• _WHAT IS NEEDED_
Below are some records; copy each line in them that contains "square".

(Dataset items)
= Beginning of Section =
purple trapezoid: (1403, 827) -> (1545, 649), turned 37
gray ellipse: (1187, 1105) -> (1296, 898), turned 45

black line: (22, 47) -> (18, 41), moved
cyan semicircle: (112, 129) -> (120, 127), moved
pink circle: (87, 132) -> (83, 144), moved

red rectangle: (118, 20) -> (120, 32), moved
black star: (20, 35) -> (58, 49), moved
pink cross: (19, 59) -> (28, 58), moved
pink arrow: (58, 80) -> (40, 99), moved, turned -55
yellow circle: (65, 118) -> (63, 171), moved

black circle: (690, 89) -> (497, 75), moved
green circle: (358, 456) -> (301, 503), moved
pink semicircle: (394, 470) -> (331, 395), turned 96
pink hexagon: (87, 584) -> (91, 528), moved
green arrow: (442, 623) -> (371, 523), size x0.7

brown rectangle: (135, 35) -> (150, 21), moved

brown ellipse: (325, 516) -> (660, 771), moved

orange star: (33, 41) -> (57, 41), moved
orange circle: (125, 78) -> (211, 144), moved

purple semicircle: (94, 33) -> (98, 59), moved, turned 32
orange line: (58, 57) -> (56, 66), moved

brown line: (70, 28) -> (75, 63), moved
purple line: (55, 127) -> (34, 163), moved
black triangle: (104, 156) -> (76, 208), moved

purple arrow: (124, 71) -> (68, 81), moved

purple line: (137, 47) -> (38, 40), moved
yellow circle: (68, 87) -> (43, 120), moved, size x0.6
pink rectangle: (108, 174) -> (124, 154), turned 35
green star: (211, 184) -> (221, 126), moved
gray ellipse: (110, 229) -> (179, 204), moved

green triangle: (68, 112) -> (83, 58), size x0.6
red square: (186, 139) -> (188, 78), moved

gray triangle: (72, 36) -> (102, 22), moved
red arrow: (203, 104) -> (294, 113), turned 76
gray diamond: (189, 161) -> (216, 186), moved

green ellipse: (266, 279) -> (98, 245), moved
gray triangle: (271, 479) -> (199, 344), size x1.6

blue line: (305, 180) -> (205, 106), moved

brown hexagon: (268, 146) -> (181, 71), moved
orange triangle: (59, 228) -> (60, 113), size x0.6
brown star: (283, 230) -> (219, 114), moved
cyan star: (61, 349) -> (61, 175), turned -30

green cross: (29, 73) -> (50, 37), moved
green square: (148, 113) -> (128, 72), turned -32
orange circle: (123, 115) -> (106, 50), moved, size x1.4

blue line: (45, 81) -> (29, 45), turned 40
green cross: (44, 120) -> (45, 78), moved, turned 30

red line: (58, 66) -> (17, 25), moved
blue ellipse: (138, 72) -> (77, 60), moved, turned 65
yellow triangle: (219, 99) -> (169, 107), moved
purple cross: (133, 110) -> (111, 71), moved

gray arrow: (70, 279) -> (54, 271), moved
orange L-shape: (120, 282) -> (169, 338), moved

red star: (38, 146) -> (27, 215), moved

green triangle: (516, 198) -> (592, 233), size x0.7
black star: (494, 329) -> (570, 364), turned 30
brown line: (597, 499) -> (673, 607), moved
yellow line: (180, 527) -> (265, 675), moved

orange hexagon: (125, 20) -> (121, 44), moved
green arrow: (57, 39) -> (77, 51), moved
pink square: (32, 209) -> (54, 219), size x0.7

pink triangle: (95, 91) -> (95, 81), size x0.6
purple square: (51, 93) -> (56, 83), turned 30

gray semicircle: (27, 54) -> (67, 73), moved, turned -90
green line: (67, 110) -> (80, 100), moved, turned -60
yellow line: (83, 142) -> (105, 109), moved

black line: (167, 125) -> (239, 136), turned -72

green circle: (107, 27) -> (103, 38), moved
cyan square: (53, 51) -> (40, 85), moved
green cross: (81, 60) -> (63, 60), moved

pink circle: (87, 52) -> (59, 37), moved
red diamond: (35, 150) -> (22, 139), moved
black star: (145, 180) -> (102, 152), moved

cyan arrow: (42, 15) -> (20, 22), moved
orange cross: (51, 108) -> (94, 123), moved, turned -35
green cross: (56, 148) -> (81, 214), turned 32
= End of Section =
• _ANSWER FOR THE TASK_
red square: (186, 139) -> (188, 78), moved
green square: (148, 113) -> (128, 72), turned -32
pink square: (32, 209) -> (54, 219), size x0.7
purple square: (51, 93) -> (56, 83), turned 30
cyan square: (53, 51) -> (40, 85), moved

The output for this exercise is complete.